* [Task objective]
Read the listing and extract each line that includes the word "round".

* [Given entries]

------------------------

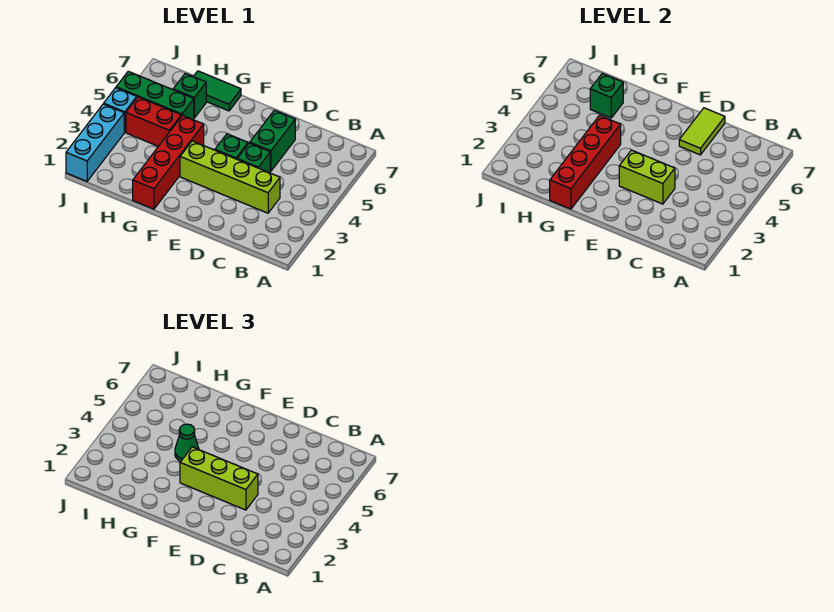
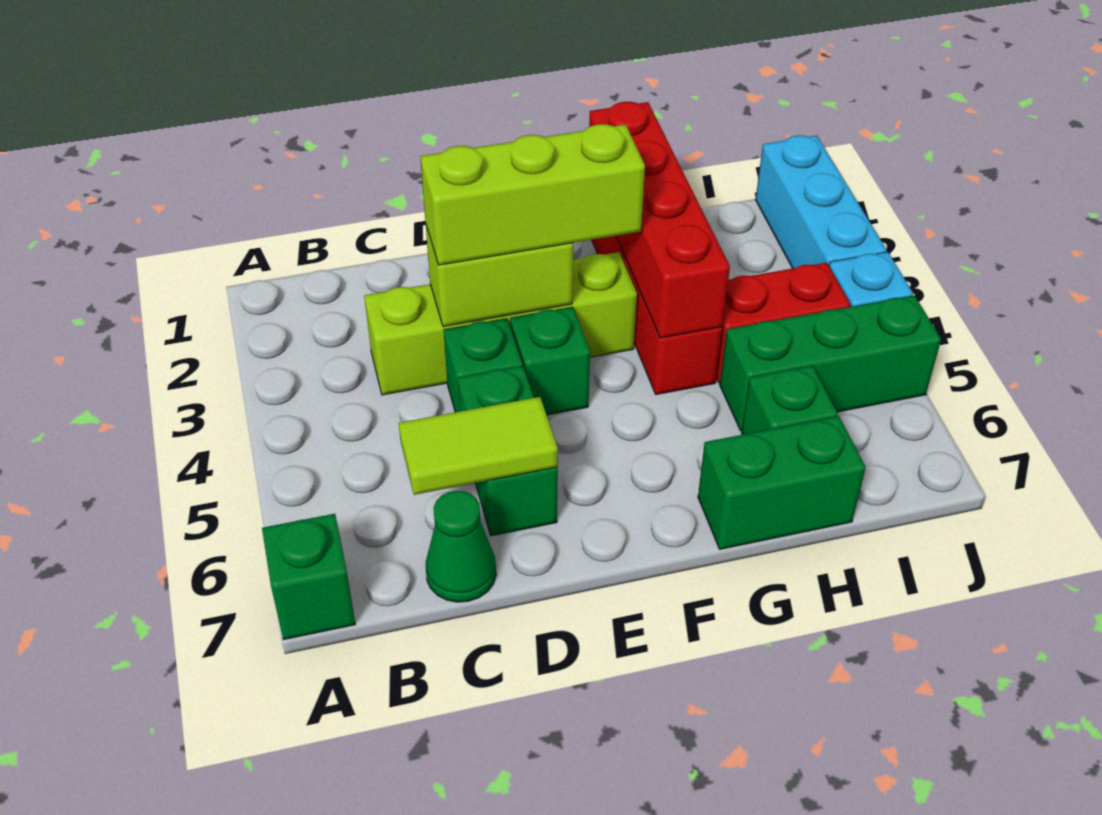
lime tile D6:D7 level 2 -> lime tile C6:D6 level 2
green cone G4 level 3 -> green cone C7 level 1
green tile G7:H7 level 1 -> green brick G7:H7 level 1
green brick H6 level 2 -> green brick A7 level 1

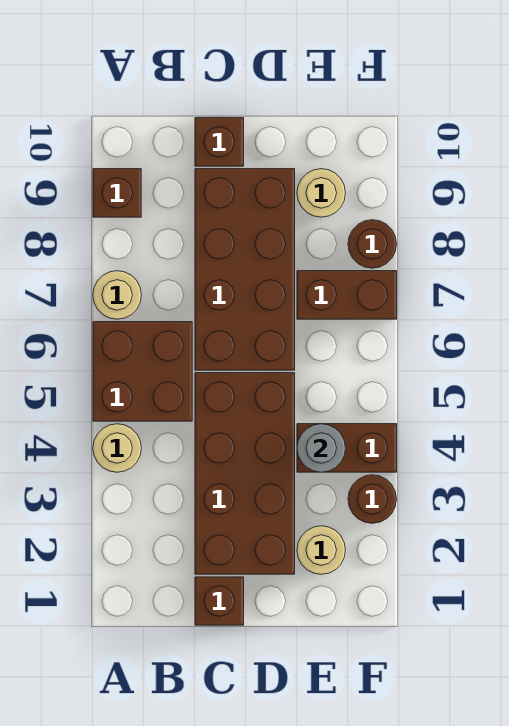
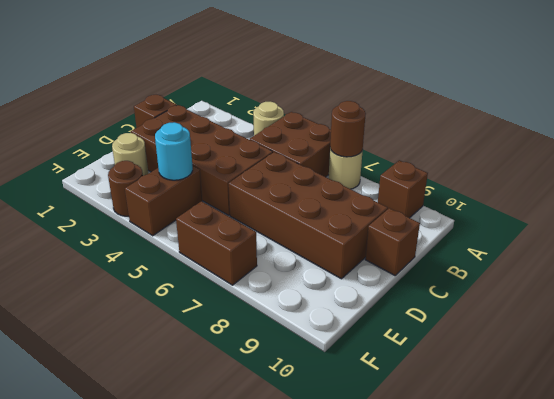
grey round brick E4 level 2 -> cyan round brick E4 level 2
brown brick E7:F7 level 1 -> brown brick F6:F7 level 1
tan round brick E9 level 1 -> none
brown round brick F8 level 1 -> brown round brick A7 level 2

------------------------

* [Response]
grey round brick E4 level 2 -> cyan round brick E4 level 2
tan round brick E9 level 1 -> none
brown round brick F8 level 1 -> brown round brick A7 level 2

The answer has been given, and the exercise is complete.